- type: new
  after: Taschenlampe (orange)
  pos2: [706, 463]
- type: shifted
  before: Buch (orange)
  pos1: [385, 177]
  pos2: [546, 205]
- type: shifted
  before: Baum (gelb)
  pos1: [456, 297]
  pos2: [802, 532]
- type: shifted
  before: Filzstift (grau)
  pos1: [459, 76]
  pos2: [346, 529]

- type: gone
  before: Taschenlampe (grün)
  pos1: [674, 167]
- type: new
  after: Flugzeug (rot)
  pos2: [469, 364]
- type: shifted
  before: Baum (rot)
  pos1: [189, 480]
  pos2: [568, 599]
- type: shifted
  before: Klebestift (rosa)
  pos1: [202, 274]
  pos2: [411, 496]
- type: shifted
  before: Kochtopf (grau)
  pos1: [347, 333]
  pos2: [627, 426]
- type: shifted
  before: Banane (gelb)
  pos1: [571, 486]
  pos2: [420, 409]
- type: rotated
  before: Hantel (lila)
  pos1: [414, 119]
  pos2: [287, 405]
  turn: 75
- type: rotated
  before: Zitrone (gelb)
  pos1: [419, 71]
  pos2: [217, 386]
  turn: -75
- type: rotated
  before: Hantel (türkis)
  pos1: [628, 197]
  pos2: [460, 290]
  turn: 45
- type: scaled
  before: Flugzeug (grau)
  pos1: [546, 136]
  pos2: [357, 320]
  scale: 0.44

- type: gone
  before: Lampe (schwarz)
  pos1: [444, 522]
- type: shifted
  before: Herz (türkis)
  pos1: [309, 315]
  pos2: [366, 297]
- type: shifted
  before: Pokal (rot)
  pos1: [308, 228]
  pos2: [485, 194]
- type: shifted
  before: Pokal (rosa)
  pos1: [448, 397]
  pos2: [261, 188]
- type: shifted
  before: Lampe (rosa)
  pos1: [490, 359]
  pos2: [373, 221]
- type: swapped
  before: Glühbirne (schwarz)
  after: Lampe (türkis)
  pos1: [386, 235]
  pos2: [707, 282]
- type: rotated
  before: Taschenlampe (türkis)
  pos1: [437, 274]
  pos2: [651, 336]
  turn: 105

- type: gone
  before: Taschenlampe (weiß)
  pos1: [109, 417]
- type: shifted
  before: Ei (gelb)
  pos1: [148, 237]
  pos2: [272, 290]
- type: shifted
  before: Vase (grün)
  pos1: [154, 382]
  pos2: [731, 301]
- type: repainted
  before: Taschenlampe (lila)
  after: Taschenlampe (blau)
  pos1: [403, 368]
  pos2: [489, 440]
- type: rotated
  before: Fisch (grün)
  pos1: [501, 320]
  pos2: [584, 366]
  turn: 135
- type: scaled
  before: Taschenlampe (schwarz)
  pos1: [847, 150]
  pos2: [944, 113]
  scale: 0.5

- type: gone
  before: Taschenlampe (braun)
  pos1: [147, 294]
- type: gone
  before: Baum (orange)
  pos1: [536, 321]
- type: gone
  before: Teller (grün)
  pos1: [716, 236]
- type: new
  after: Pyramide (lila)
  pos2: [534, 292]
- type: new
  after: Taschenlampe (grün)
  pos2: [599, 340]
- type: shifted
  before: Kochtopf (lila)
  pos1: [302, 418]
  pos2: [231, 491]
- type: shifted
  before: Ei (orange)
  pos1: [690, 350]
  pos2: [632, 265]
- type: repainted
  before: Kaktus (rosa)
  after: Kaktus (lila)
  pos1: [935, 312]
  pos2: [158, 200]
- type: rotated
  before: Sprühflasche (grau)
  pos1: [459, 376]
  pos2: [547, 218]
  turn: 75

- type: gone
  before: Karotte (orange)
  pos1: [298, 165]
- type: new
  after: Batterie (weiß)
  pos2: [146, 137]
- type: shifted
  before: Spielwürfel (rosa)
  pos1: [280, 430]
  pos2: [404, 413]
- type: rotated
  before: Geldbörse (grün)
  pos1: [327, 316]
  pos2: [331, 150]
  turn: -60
----------------
* Prompt
Using only the entries above, output the line with "pos1: [414, 119]", the line with "before: Taschenlampe (weiß)", and all lines between them, exactly as they stand.

* Your solution
  pos1: [414, 119]
  pos2: [287, 405]
  turn: 75
- type: rotated
  before: Zitrone (gelb)
  pos1: [419, 71]
  pos2: [217, 386]
  turn: -75
- type: rotated
  before: Hantel (türkis)
  pos1: [628, 197]
  pos2: [460, 290]
  turn: 45
- type: scaled
  before: Flugzeug (grau)
  pos1: [546, 136]
  pos2: [357, 320]
  scale: 0.44

- type: gone
  before: Lampe (schwarz)
  pos1: [444, 522]
- type: shifted
  before: Herz (türkis)
  pos1: [309, 315]
  pos2: [366, 297]
- type: shifted
  before: Pokal (rot)
  pos1: [308, 228]
  pos2: [485, 194]
- type: shifted
  before: Pokal (rosa)
  pos1: [448, 397]
  pos2: [261, 188]
- type: shifted
  before: Lampe (rosa)
  pos1: [490, 359]
  pos2: [373, 221]
- type: swapped
  before: Glühbirne (schwarz)
  after: Lampe (türkis)
  pos1: [386, 235]
  pos2: [707, 282]
- type: rotated
  before: Taschenlampe (türkis)
  pos1: [437, 274]
  pos2: [651, 336]
  turn: 105

- type: gone
  before: Taschenlampe (weiß)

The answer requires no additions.